What you will do:
Copy, from the entries below, each line where the word "VLOAD" can be found.

── Dataset extract

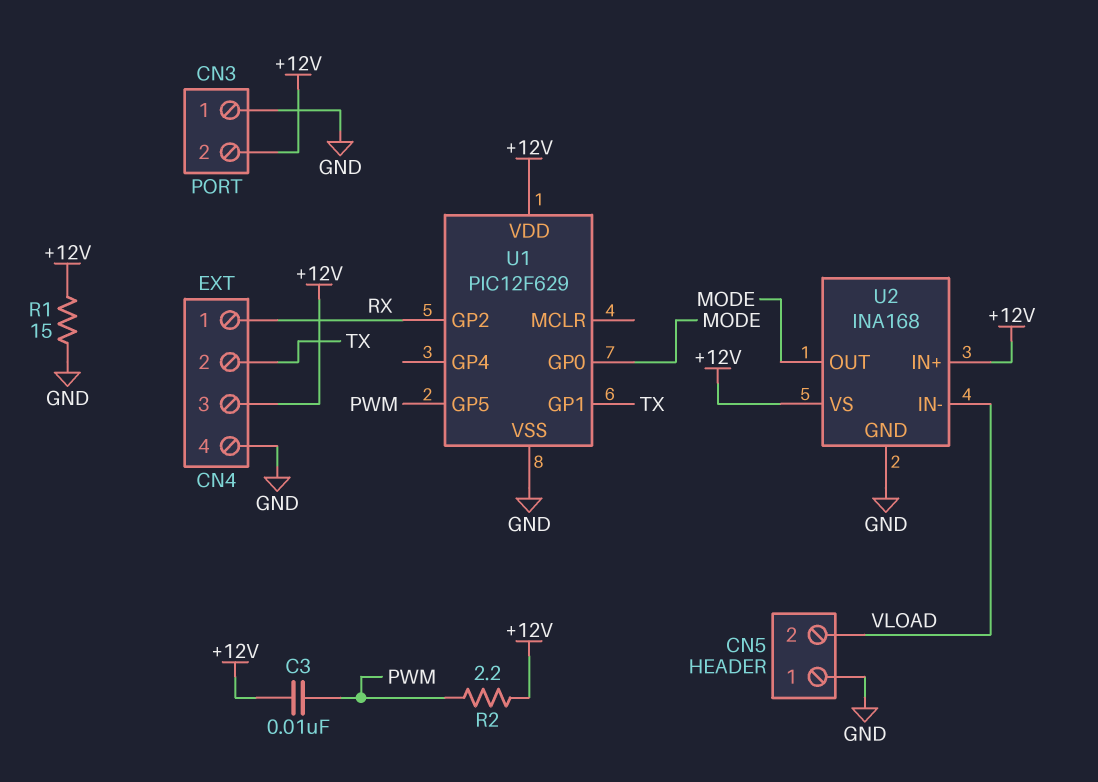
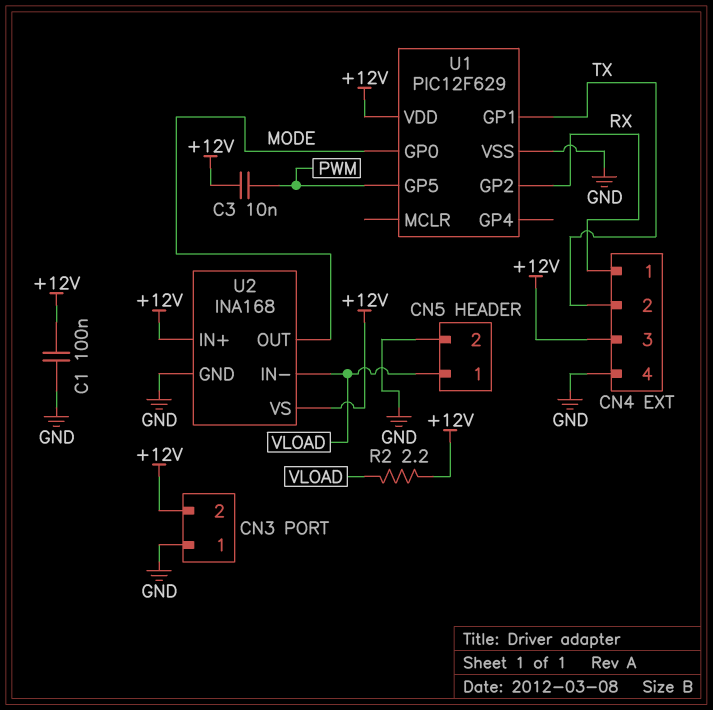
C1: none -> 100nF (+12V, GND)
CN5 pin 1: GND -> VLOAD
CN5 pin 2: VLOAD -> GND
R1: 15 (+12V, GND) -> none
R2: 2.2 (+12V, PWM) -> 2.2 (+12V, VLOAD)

────

Response to this exercise:
CN5 pin 1: GND -> VLOAD
CN5 pin 2: VLOAD -> GND
R2: 2.2 (+12V, PWM) -> 2.2 (+12V, VLOAD)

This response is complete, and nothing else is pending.